Version comparison data:
-------

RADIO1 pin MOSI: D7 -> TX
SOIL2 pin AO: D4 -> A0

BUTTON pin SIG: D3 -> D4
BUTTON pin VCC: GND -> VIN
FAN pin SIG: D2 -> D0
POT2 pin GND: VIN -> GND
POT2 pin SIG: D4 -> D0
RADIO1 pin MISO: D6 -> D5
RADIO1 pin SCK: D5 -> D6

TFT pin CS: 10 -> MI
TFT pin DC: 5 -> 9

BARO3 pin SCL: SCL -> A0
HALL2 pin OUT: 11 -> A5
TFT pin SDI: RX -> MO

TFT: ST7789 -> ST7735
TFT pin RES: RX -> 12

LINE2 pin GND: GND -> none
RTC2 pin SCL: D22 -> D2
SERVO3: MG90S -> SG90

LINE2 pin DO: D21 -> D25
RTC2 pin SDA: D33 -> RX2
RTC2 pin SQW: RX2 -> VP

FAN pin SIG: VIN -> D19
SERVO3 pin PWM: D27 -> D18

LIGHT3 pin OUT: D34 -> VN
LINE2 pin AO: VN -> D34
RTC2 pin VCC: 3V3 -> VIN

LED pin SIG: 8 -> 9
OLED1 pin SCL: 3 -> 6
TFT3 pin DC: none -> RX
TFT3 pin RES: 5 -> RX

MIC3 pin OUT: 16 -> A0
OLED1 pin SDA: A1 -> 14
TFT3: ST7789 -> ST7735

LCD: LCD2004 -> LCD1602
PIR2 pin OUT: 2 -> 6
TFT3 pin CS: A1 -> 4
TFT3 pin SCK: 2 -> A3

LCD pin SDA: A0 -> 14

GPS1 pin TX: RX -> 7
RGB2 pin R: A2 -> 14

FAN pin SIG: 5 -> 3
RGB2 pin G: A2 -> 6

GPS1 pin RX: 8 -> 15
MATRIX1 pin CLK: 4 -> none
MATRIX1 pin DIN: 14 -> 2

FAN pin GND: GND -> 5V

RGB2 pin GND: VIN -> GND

-------

**YOUR INSTRUCTIONS:** Copy down every record, keeping each one exact.

**SOLUTION TO THE PROBLEM:**
RADIO1 pin MOSI: D7 -> TX
SOIL2 pin AO: D4 -> A0

BUTTON pin SIG: D3 -> D4
BUTTON pin VCC: GND -> VIN
FAN pin SIG: D2 -> D0
POT2 pin GND: VIN -> GND
POT2 pin SIG: D4 -> D0
RADIO1 pin MISO: D6 -> D5
RADIO1 pin SCK: D5 -> D6

TFT pin CS: 10 -> MI
TFT pin DC: 5 -> 9

BARO3 pin SCL: SCL -> A0
HALL2 pin OUT: 11 -> A5
TFT pin SDI: RX -> MO

TFT: ST7789 -> ST7735
TFT pin RES: RX -> 12

LINE2 pin GND: GND -> none
RTC2 pin SCL: D22 -> D2
SERVO3: MG90S -> SG90

LINE2 pin DO: D21 -> D25
RTC2 pin SDA: D33 -> RX2
RTC2 pin SQW: RX2 -> VP

FAN pin SIG: VIN -> D19
SERVO3 pin PWM: D27 -> D18

LIGHT3 pin OUT: D34 -> VN
LINE2 pin AO: VN -> D34
RTC2 pin VCC: 3V3 -> VIN

LED pin SIG: 8 -> 9
OLED1 pin SCL: 3 -> 6
TFT3 pin DC: none -> RX
TFT3 pin RES: 5 -> RX

MIC3 pin OUT: 16 -> A0
OLED1 pin SDA: A1 -> 14
TFT3: ST7789 -> ST7735

LCD: LCD2004 -> LCD1602
PIR2 pin OUT: 2 -> 6
TFT3 pin CS: A1 -> 4
TFT3 pin SCK: 2 -> A3

LCD pin SDA: A0 -> 14

GPS1 pin TX: RX -> 7
RGB2 pin R: A2 -> 14

FAN pin SIG: 5 -> 3
RGB2 pin G: A2 -> 6

GPS1 pin RX: 8 -> 15
MATRIX1 pin CLK: 4 -> none
MATRIX1 pin DIN: 14 -> 2

FAN pin GND: GND -> 5V

RGB2 pin GND: VIN -> GND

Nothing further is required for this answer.